----- SUPPLIED RECORDS -----

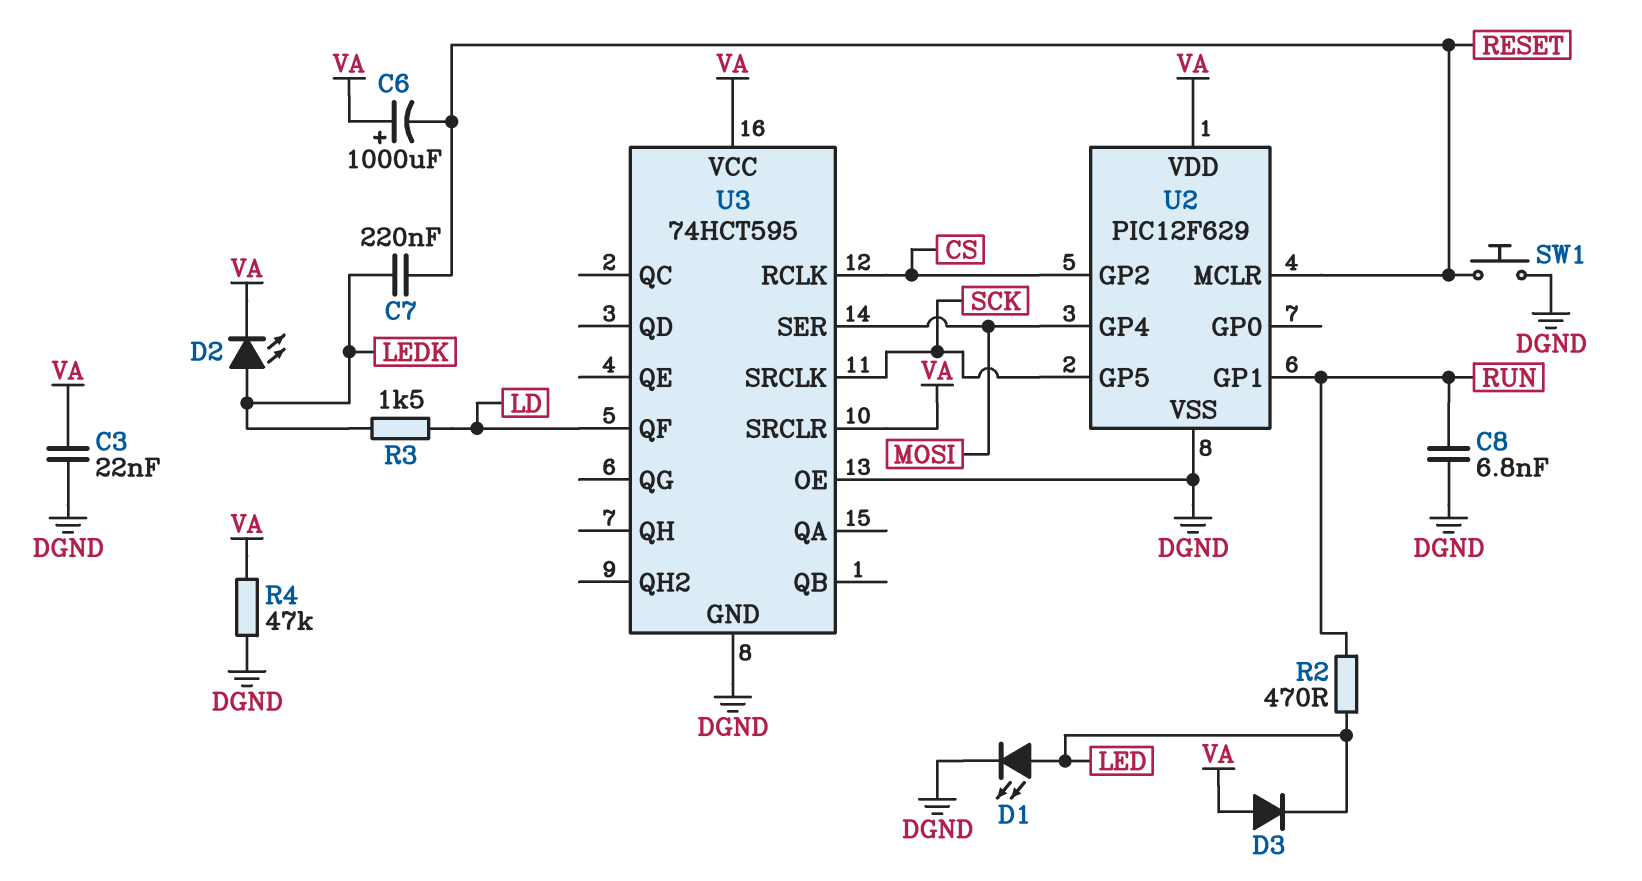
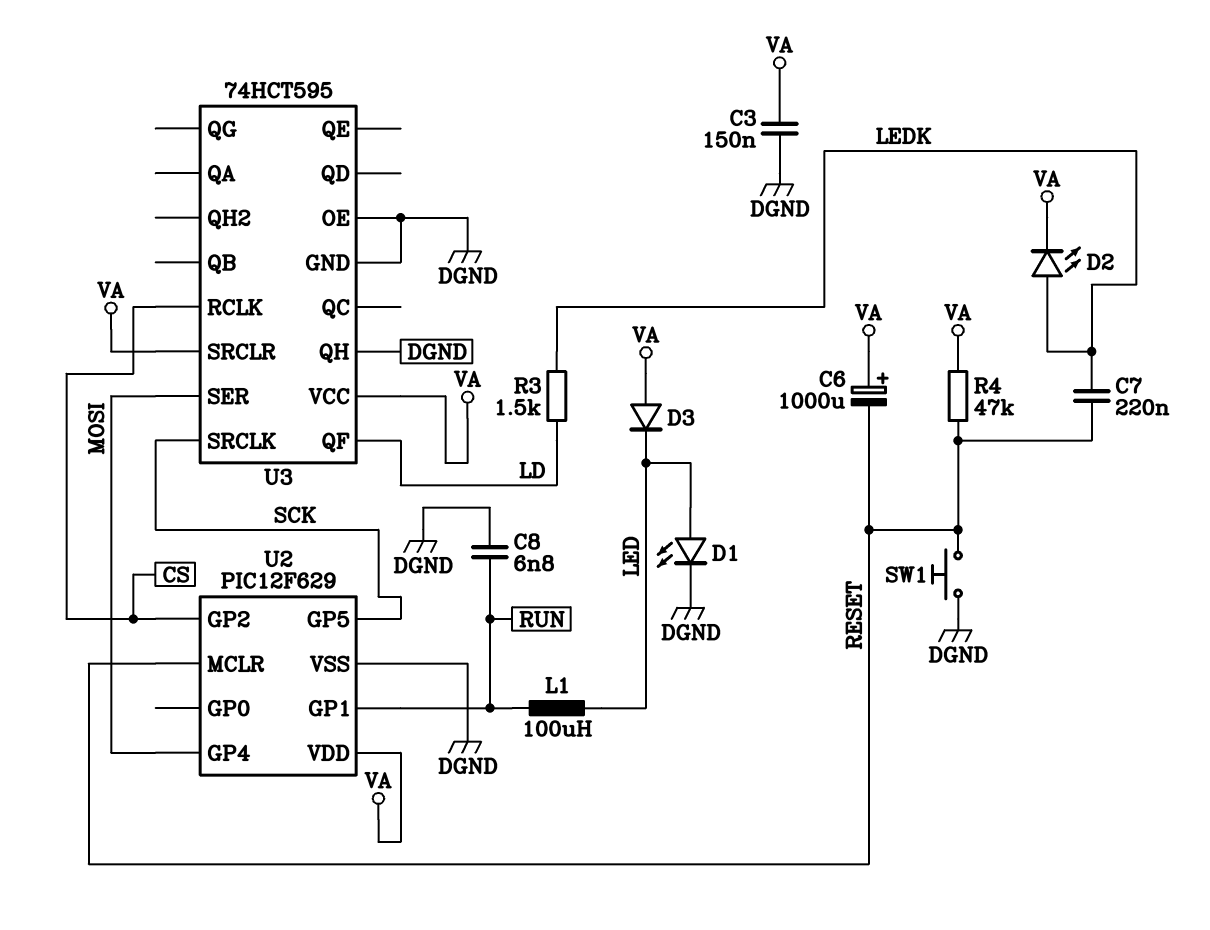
C3: 22nF (DGND, VA) -> 150nF (DGND, VA)
L1: none -> 100uH (LED, RUN)
R2: 470 (LED, RUN) -> none
R4: 47k (DGND, VA) -> 47k (RESET, VA)
U3 pin QH: none -> DGND

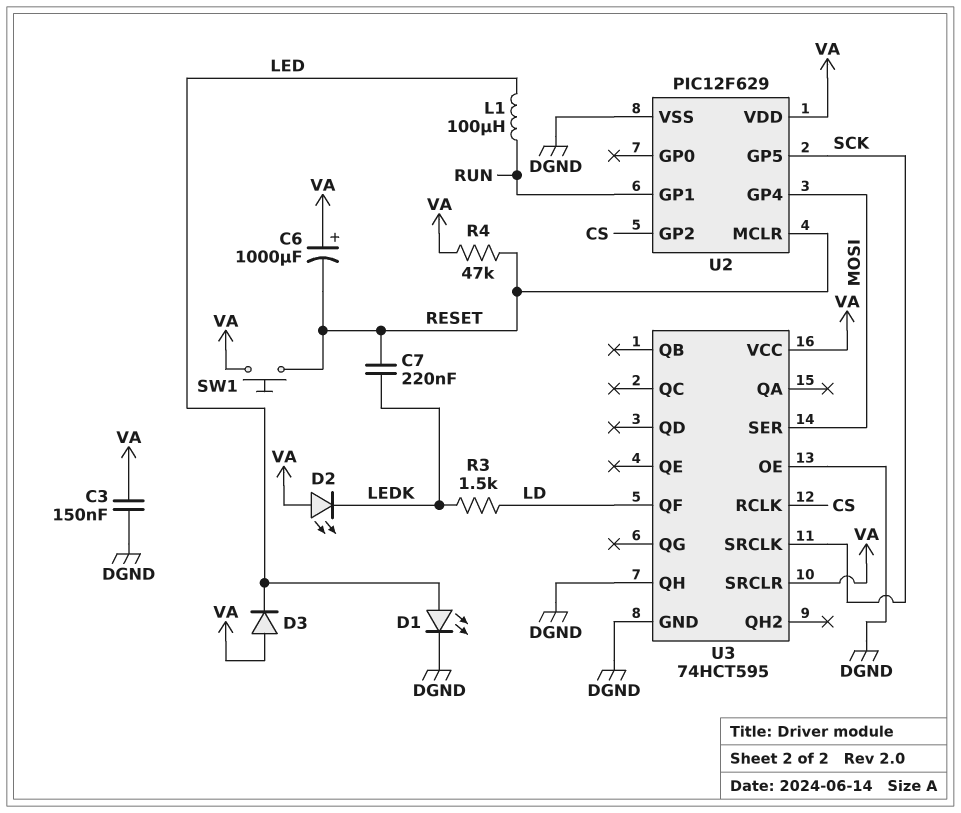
C8: 6.8nF (DGND, RUN) -> none
D2: LED (A LEDK, K VA) -> LED (A VA, K LEDK)
SW1: button (DGND, RESET) -> button (RESET, VA)

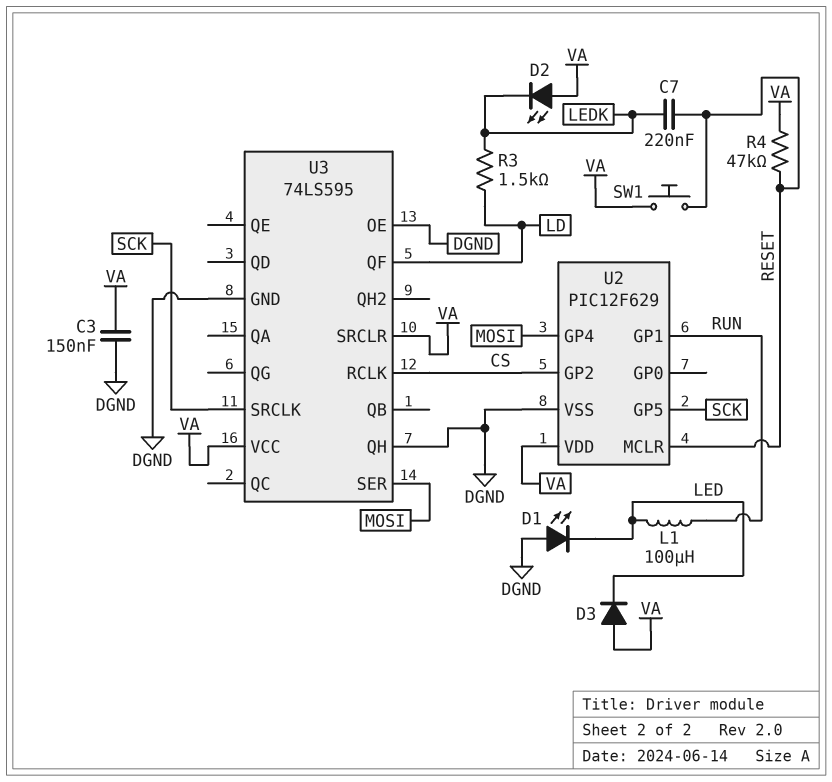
C6: 1000uF (plus VA, minus RESET) -> none
D1: LED (A LED, K DGND) -> LED (A DGND, K LED)
U3: 74HCT595 -> 74LS595

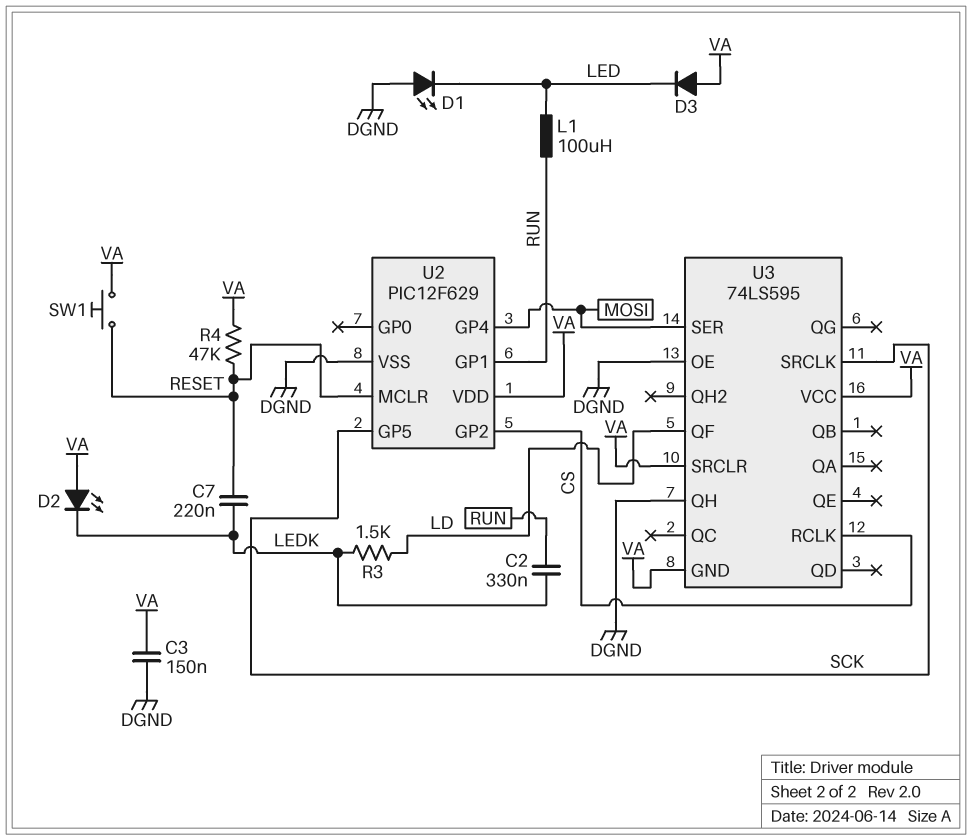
C2: none -> 330nF (LEDK, RUN)
U3 pin GND: DGND -> VA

-----

TASK PROMPT: Output the records verbatim, every one of them, and keep the pictures out.

PROBLEM SOLUTION:
C3: 22nF (DGND, VA) -> 150nF (DGND, VA)
L1: none -> 100uH (LED, RUN)
R2: 470 (LED, RUN) -> none
R4: 47k (DGND, VA) -> 47k (RESET, VA)
U3 pin QH: none -> DGND

C8: 6.8nF (DGND, RUN) -> none
D2: LED (A LEDK, K VA) -> LED (A VA, K LEDK)
SW1: button (DGND, RESET) -> button (RESET, VA)

C6: 1000uF (plus VA, minus RESET) -> none
D1: LED (A LED, K DGND) -> LED (A DGND, K LED)
U3: 74HCT595 -> 74LS595

C2: none -> 330nF (LEDK, RUN)
U3 pin GND: DGND -> VA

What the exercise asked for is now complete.